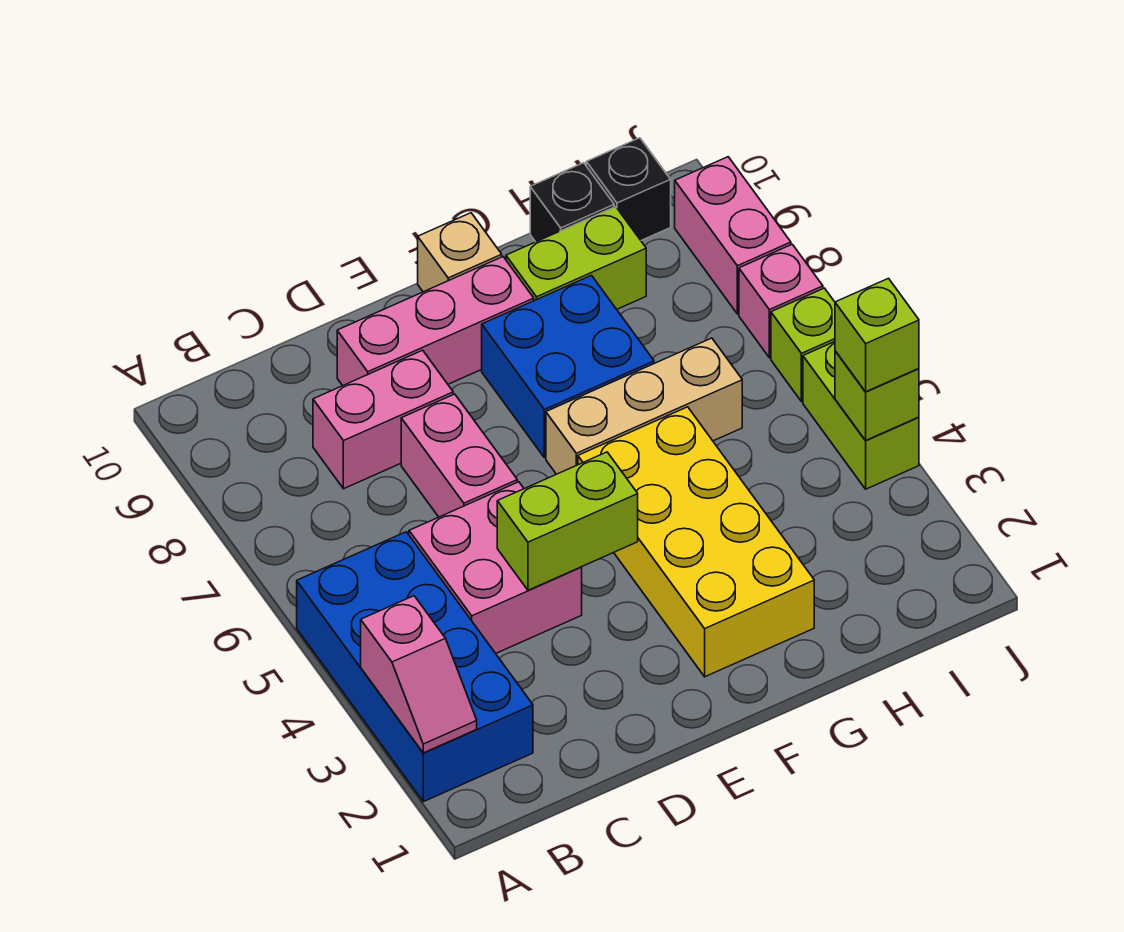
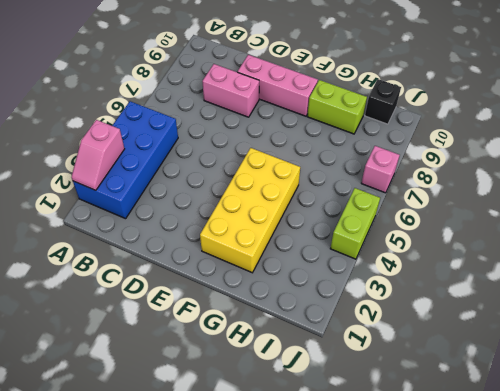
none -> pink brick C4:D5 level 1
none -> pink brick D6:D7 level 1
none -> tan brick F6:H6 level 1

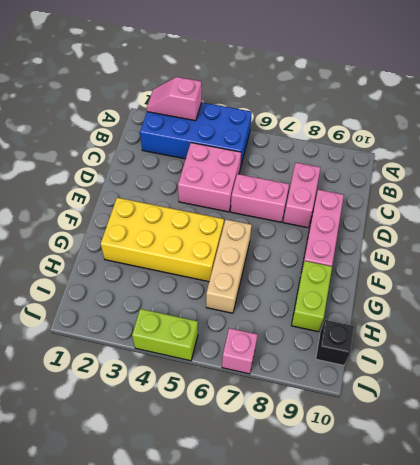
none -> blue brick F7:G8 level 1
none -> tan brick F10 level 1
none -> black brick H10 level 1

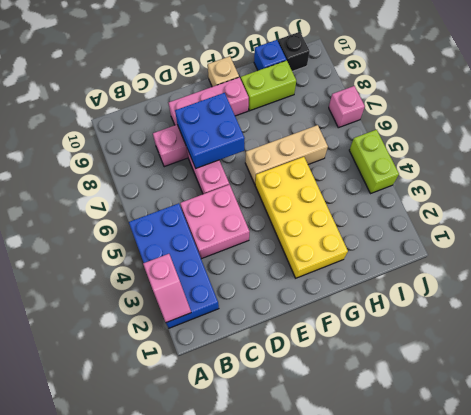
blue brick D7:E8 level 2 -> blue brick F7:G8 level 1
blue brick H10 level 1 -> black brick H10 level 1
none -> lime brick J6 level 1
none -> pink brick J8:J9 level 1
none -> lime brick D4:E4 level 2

==

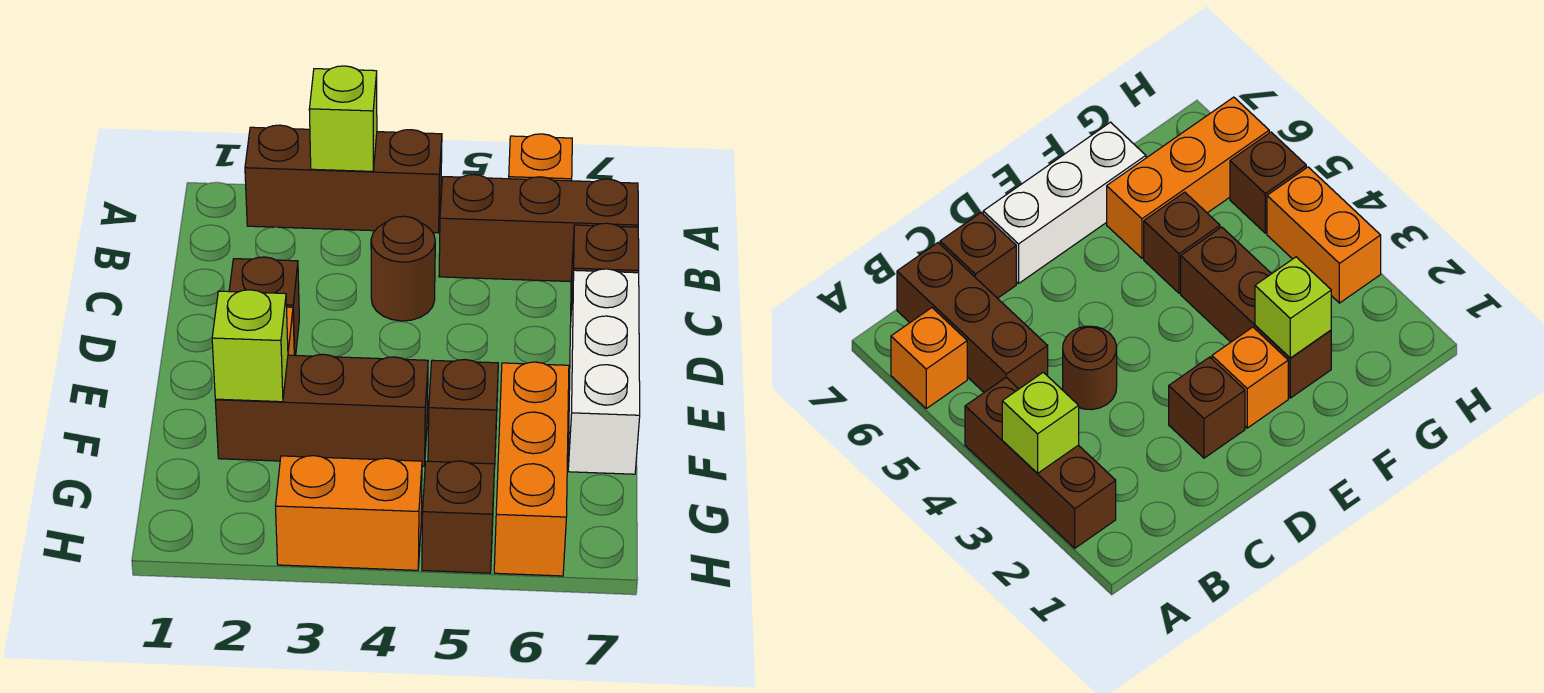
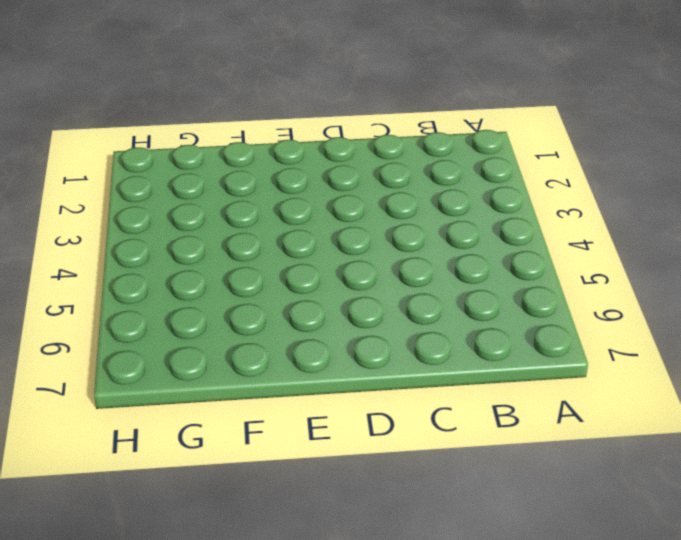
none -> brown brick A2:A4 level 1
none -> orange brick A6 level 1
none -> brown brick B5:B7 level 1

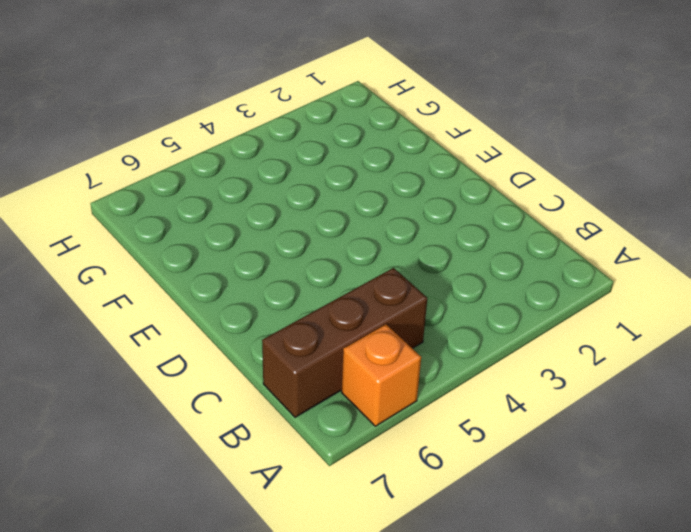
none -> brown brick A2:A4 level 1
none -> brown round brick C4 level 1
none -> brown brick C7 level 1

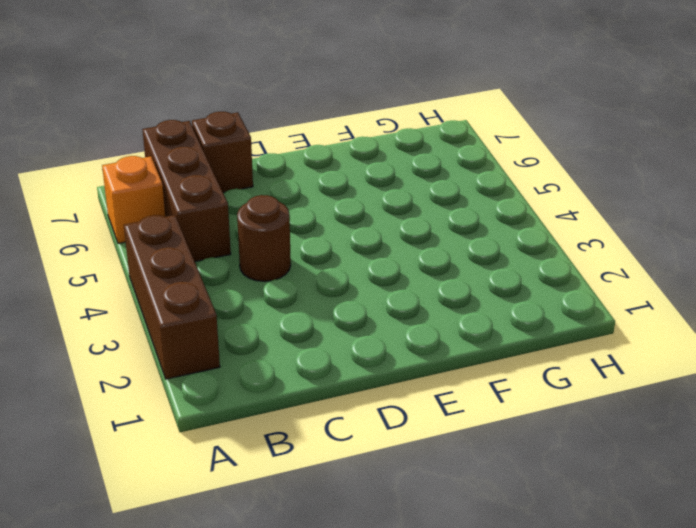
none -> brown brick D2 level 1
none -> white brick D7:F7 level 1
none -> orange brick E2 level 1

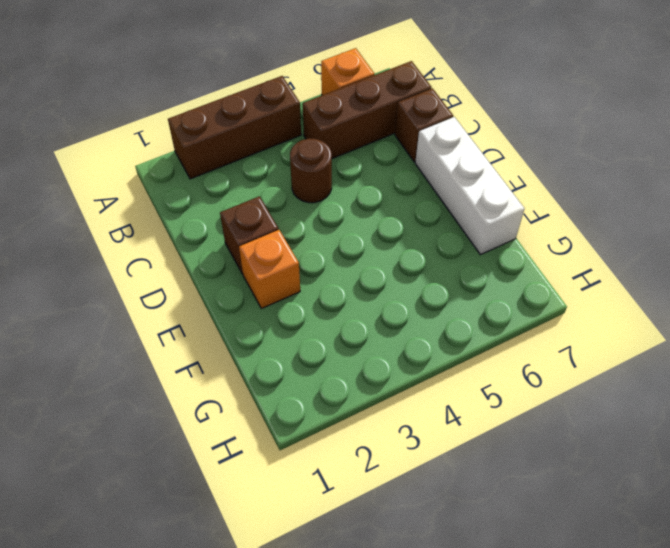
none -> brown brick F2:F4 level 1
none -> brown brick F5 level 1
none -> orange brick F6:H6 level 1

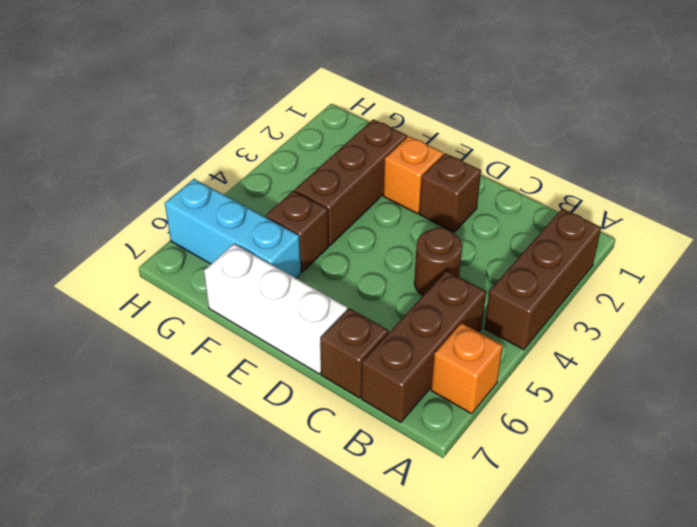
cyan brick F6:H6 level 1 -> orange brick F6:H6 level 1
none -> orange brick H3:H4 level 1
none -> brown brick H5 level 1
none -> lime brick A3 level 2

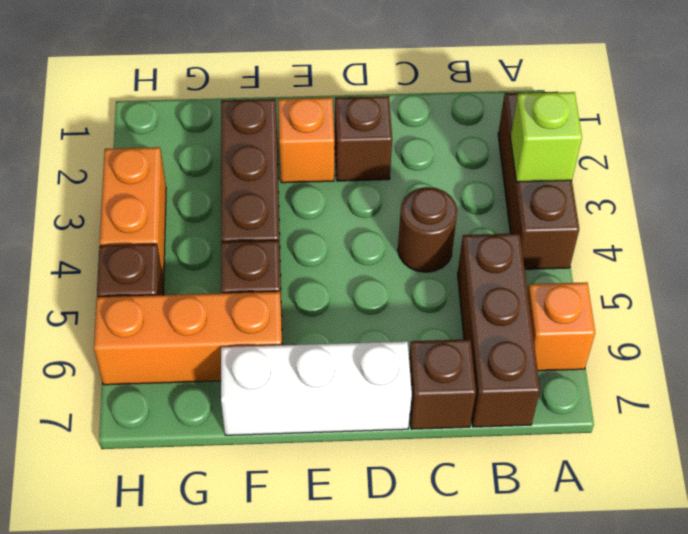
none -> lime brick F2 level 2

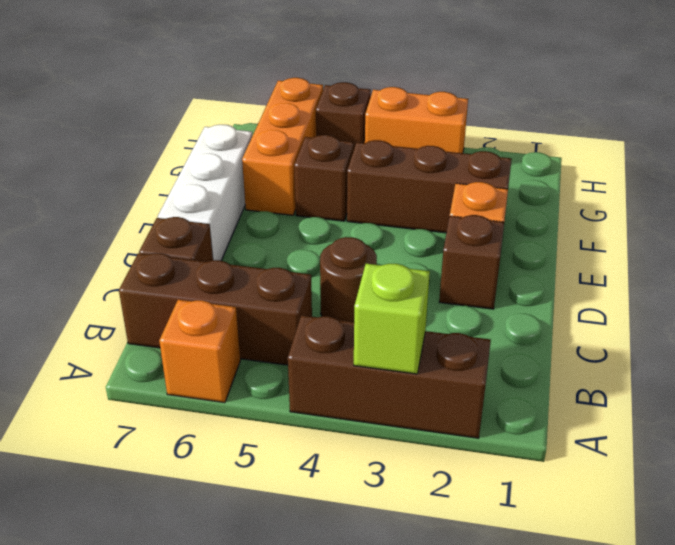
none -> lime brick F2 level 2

» **What this task involves**: Count the lines of the records that include the word "lime". Give the number by itself.

» **Response for this exercise**: 5